(Work task) Give every line of the data again, unchanged, but with no pictures.

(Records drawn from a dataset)
--*--
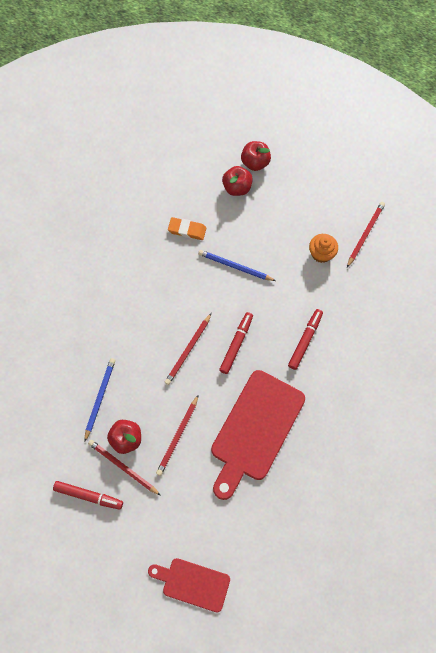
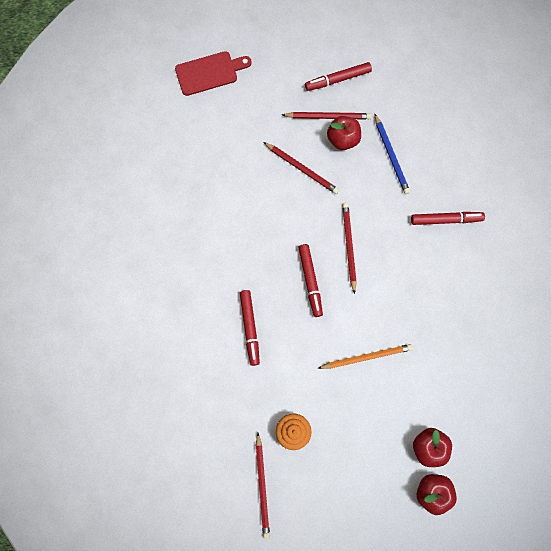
camera: 145 degrees right, 5 degrees up
red pencil [156,395,199,476] -> red pencil turned 135 degrees clockwise [264,142,339,194]
orange eraser [168,217,206,240] -> none
blue pencil [198,250,276,281] -> orange pencil [317,344,413,369]
red cutting board [211,370,305,500] -> none
none -> red marker [411,212,485,225]

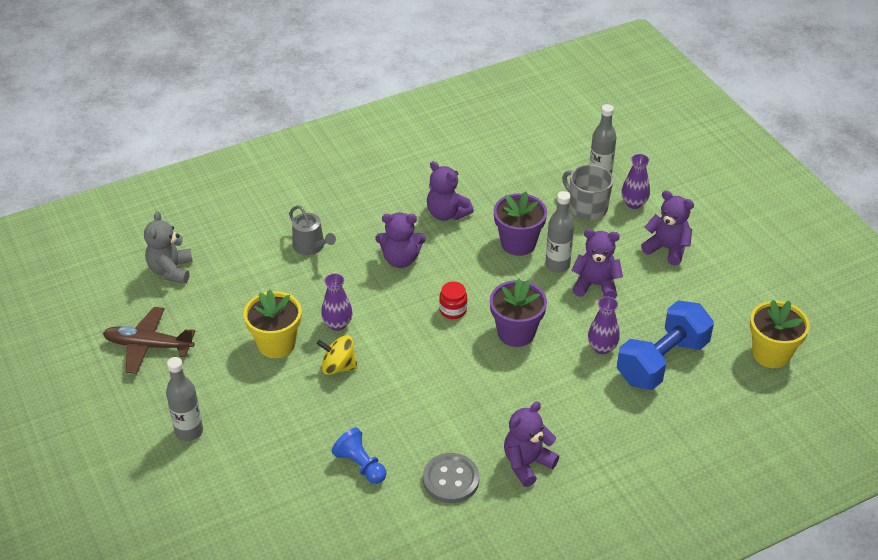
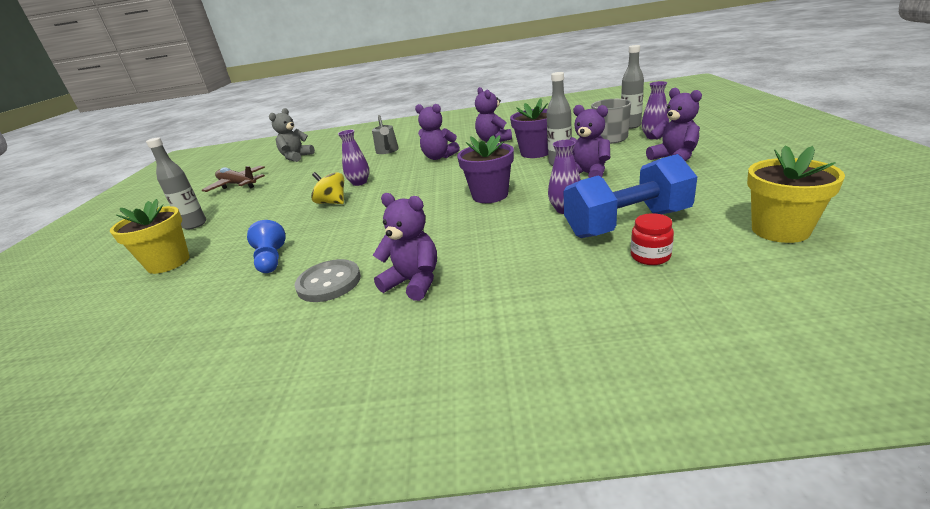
camera: 30 degrees right, 15 degrees down
yellow flower pot [244,289,301,358] -> yellow flower pot moved to [110,199,190,274]
red jar [439,282,467,319] -> red jar moved to [631,213,674,265]
purple teddy bear [504,402,559,487] -> purple teddy bear turned 45 degrees clockwise [373,193,437,301]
--*--
(Solution to this problem)
camera: 145 degrees right, 5 degrees up
red pencil [156,395,199,476] -> red pencil turned 135 degrees clockwise [264,142,339,194]
orange eraser [168,217,206,240] -> none
blue pencil [198,250,276,281] -> orange pencil [317,344,413,369]
red cutting board [211,370,305,500] -> none
none -> red marker [411,212,485,225]

camera: 30 degrees right, 15 degrees down
yellow flower pot [244,289,301,358] -> yellow flower pot moved to [110,199,190,274]
red jar [439,282,467,319] -> red jar moved to [631,213,674,265]
purple teddy bear [504,402,559,487] -> purple teddy bear turned 45 degrees clockwise [373,193,437,301]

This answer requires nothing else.